- _Description of the task_: Copy verbatim the block of lines in the entries below whose first line contains "Galara Talk: [856,627,1272,950]" and whose last line contains "network.rs: [181,277,445,459] ->". Leave out all other lines.

Saved entries:
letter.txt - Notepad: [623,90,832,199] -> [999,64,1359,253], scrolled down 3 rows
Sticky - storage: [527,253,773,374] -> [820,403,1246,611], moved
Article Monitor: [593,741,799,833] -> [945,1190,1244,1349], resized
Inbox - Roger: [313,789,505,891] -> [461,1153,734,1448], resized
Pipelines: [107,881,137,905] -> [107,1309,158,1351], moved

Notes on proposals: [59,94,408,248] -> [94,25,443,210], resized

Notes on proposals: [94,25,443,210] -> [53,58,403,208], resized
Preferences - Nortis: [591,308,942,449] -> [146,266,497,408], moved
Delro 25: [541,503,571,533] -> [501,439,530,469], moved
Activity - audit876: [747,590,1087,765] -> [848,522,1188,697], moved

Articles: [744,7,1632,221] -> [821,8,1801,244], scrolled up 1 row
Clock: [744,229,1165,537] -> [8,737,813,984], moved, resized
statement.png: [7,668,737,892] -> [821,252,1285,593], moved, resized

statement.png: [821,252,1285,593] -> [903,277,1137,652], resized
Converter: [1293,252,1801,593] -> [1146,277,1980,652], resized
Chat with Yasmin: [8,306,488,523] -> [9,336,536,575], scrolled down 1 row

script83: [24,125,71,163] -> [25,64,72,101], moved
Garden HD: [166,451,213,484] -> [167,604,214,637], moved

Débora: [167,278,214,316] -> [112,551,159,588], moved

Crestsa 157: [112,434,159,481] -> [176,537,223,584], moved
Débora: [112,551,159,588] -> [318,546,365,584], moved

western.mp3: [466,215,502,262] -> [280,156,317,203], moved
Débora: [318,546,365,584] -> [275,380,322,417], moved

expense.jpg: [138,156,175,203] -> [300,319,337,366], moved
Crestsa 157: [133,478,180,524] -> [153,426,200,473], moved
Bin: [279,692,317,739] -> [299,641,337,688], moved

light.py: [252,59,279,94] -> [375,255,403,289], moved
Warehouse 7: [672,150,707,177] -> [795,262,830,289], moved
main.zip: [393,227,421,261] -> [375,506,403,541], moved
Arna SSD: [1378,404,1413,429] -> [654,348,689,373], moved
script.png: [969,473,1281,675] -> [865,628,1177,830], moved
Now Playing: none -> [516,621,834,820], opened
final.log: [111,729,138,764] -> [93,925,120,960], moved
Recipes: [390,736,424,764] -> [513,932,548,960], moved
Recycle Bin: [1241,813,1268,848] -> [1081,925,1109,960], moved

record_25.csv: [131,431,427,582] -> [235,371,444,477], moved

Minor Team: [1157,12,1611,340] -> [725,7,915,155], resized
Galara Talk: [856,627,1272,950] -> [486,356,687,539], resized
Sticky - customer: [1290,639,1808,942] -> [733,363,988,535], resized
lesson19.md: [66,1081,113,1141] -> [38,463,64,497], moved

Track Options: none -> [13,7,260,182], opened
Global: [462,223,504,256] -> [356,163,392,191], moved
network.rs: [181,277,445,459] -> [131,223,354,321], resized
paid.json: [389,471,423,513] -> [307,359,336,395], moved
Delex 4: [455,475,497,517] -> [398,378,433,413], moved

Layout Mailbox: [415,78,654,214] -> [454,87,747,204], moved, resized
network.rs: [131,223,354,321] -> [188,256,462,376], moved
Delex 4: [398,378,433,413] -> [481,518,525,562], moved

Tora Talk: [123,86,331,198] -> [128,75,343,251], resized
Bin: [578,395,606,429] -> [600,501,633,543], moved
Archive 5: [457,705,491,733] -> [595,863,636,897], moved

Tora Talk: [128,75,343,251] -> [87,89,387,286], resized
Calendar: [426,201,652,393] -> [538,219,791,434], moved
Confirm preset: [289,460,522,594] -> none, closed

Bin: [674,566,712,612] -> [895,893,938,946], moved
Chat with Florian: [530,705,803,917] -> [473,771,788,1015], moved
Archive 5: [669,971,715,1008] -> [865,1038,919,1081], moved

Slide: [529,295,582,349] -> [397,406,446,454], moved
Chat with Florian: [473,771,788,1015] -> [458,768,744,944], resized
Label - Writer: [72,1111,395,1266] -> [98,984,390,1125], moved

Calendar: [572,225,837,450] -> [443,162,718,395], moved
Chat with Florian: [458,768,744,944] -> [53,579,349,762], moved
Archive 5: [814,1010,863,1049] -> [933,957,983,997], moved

- _Result of this task_:
Galara Talk: [856,627,1272,950] -> [486,356,687,539], resized
Sticky - customer: [1290,639,1808,942] -> [733,363,988,535], resized
lesson19.md: [66,1081,113,1141] -> [38,463,64,497], moved

Track Options: none -> [13,7,260,182], opened
Global: [462,223,504,256] -> [356,163,392,191], moved
network.rs: [181,277,445,459] -> [131,223,354,321], resized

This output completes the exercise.